Task requirements: In the records below, take the line containing "D4: LED green (A GND, K +5V) -> none" and reproduce it and every subsequent line exactly, adding nothing.

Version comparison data

++++

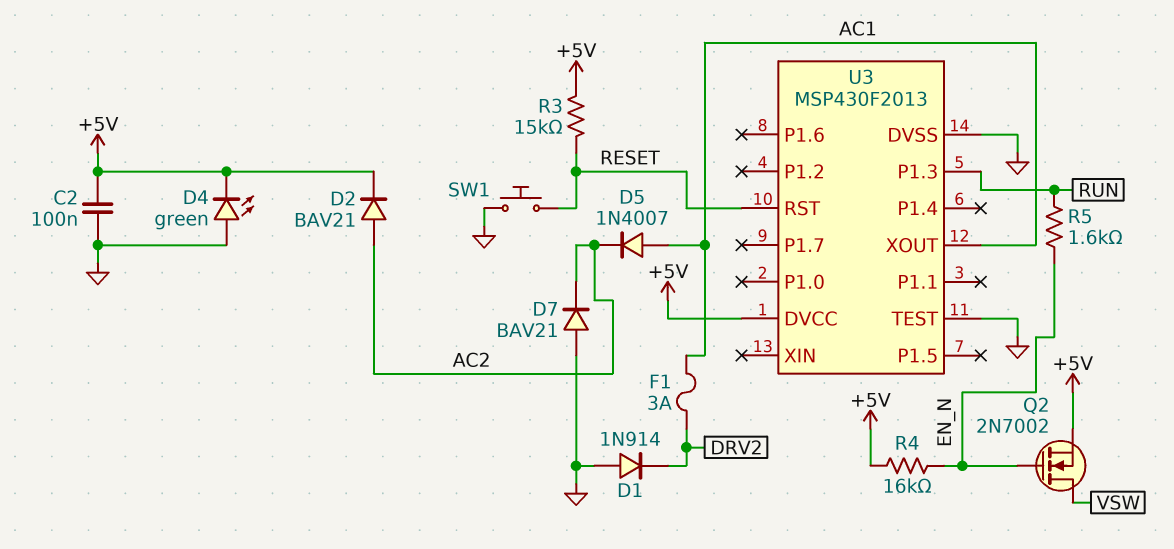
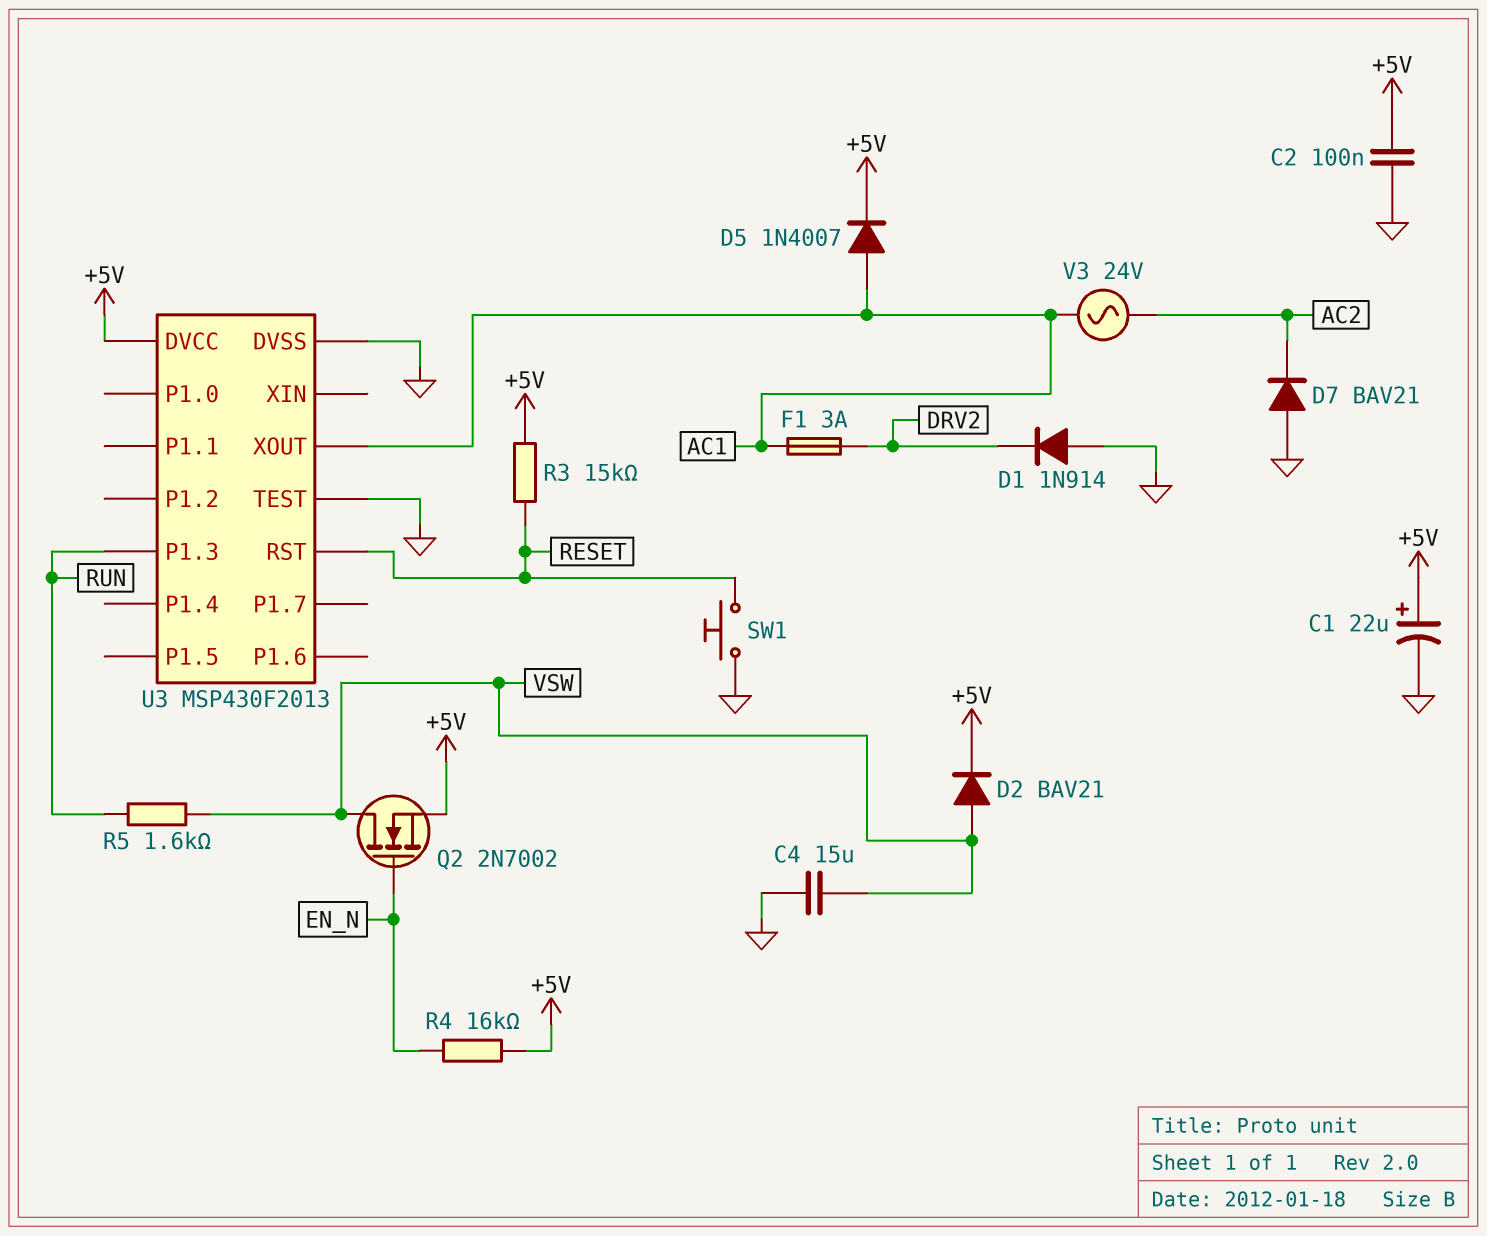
C1: none -> 22uF (plus +5V, minus GND)
C4: none -> 15uF (GND, VSW)
D2: diode BAV21 (A AC2, K +5V) -> diode BAV21 (A VSW, K +5V)
D4: LED green (A GND, K +5V) -> none
D5: diode 1N4007 (A AC1, K AC2) -> diode 1N4007 (A AC1, K +5V)
R5: 1.6k (EN_N, RUN) -> 1.6k (RUN, VSW)
V3: none -> AC 24V (AC1, AC2)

++++

Result:
D4: LED green (A GND, K +5V) -> none
D5: diode 1N4007 (A AC1, K AC2) -> diode 1N4007 (A AC1, K +5V)
R5: 1.6k (EN_N, RUN) -> 1.6k (RUN, VSW)
V3: none -> AC 24V (AC1, AC2)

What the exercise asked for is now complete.